-- Exercise data follows --
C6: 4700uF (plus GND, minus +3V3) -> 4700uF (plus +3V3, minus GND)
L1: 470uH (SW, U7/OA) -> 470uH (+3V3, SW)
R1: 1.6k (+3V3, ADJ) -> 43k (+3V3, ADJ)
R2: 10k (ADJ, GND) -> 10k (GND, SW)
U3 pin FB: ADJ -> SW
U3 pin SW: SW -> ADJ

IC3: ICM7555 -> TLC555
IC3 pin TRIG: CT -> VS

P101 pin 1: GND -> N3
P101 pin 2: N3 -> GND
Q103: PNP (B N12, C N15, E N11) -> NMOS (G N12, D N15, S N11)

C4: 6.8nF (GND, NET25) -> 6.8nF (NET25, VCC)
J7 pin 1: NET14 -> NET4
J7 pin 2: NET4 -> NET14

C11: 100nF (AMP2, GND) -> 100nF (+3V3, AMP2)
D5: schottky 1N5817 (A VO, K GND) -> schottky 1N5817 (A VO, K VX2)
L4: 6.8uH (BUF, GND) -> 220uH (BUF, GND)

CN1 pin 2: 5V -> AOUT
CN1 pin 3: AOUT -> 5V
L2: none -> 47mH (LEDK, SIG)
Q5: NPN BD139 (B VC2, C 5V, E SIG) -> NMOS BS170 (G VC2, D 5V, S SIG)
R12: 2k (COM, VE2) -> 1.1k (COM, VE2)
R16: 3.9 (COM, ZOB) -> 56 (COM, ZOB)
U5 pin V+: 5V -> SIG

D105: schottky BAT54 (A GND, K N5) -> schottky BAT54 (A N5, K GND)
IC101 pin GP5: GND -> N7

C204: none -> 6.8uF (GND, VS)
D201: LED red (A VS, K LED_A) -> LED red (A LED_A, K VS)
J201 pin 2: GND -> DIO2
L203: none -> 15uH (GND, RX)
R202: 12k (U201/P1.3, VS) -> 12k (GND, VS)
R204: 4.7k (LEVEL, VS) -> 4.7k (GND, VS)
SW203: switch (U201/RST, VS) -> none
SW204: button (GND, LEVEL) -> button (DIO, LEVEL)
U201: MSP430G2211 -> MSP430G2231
-- Exercise data concluded --
- _Assigned task_
Everything from the line containing "C11: 100nF (AMP2, GND) -> 100nF (+3V3, AMP2)" to the final line of the entries above should be output exactly, and nothing more.

- _Finished exercise_
C11: 100nF (AMP2, GND) -> 100nF (+3V3, AMP2)
D5: schottky 1N5817 (A VO, K GND) -> schottky 1N5817 (A VO, K VX2)
L4: 6.8uH (BUF, GND) -> 220uH (BUF, GND)

CN1 pin 2: 5V -> AOUT
CN1 pin 3: AOUT -> 5V
L2: none -> 47mH (LEDK, SIG)
Q5: NPN BD139 (B VC2, C 5V, E SIG) -> NMOS BS170 (G VC2, D 5V, S SIG)
R12: 2k (COM, VE2) -> 1.1k (COM, VE2)
R16: 3.9 (COM, ZOB) -> 56 (COM, ZOB)
U5 pin V+: 5V -> SIG

D105: schottky BAT54 (A GND, K N5) -> schottky BAT54 (A N5, K GND)
IC101 pin GP5: GND -> N7

C204: none -> 6.8uF (GND, VS)
D201: LED red (A VS, K LED_A) -> LED red (A LED_A, K VS)
J201 pin 2: GND -> DIO2
L203: none -> 15uH (GND, RX)
R202: 12k (U201/P1.3, VS) -> 12k (GND, VS)
R204: 4.7k (LEVEL, VS) -> 4.7k (GND, VS)
SW203: switch (U201/RST, VS) -> none
SW204: button (GND, LEVEL) -> button (DIO, LEVEL)
U201: MSP430G2211 -> MSP430G2231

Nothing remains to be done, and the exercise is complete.